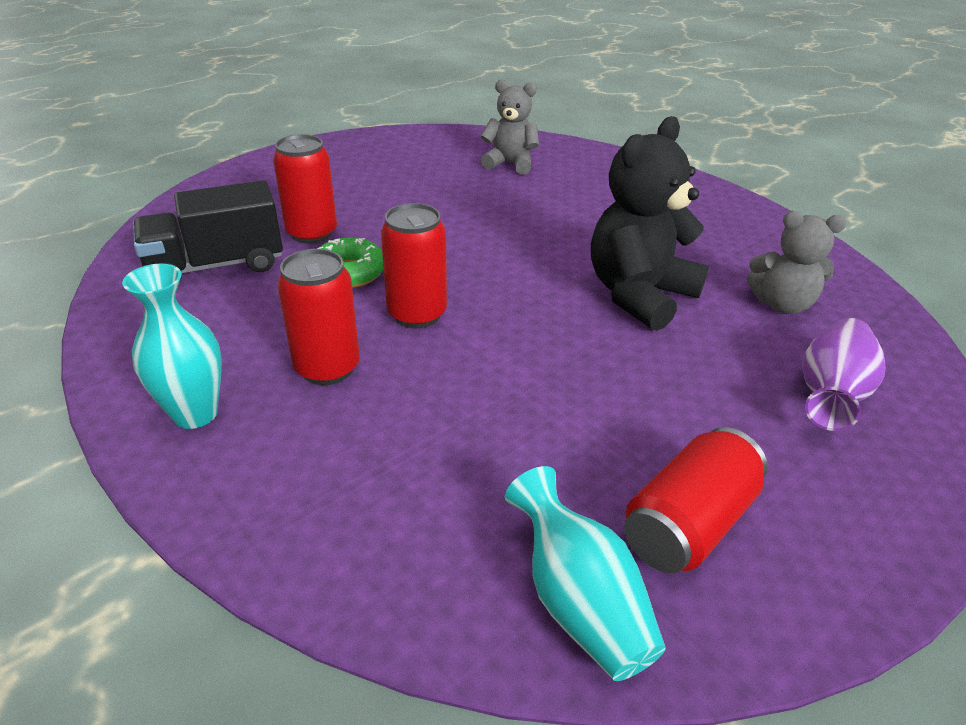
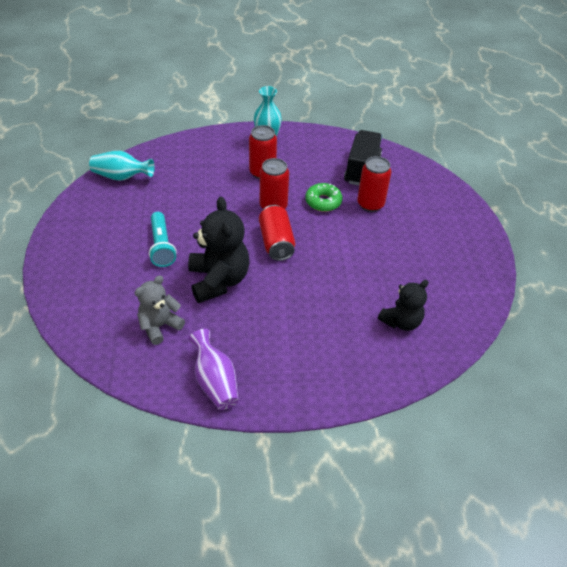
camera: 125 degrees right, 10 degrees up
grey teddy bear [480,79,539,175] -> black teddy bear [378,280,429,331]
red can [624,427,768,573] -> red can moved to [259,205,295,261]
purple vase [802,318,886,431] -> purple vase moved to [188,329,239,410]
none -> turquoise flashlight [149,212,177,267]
==============================
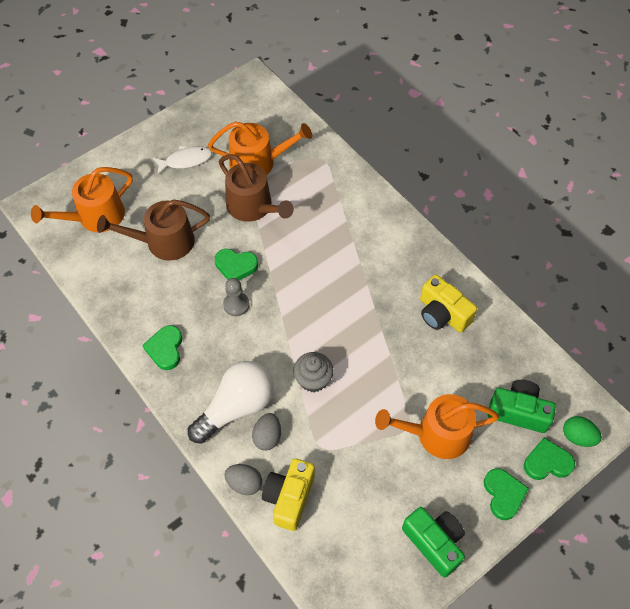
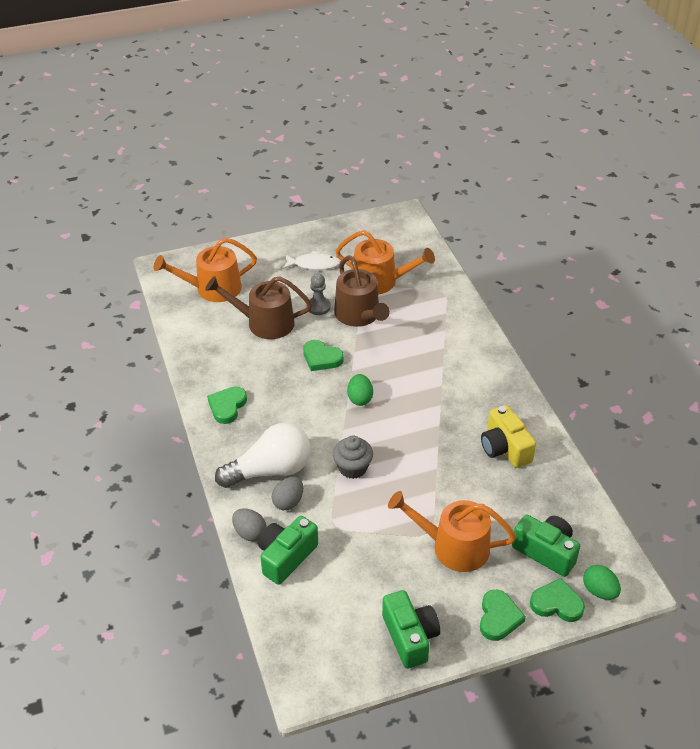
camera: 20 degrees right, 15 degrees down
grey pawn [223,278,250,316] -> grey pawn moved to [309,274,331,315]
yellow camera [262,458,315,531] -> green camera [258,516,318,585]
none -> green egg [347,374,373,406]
==============================
→ WHAT YOU HAVE TO DO: Could you retype exactly the lines above, starting at the line that contains "purple vase [802,318,886,431]" and ending at the line that contains "none -> turquoise", and nothing more?

→ ANSWER TO THIS TASK:
purple vase [802,318,886,431] -> purple vase moved to [188,329,239,410]
none -> turquoise flashlight [149,212,177,267]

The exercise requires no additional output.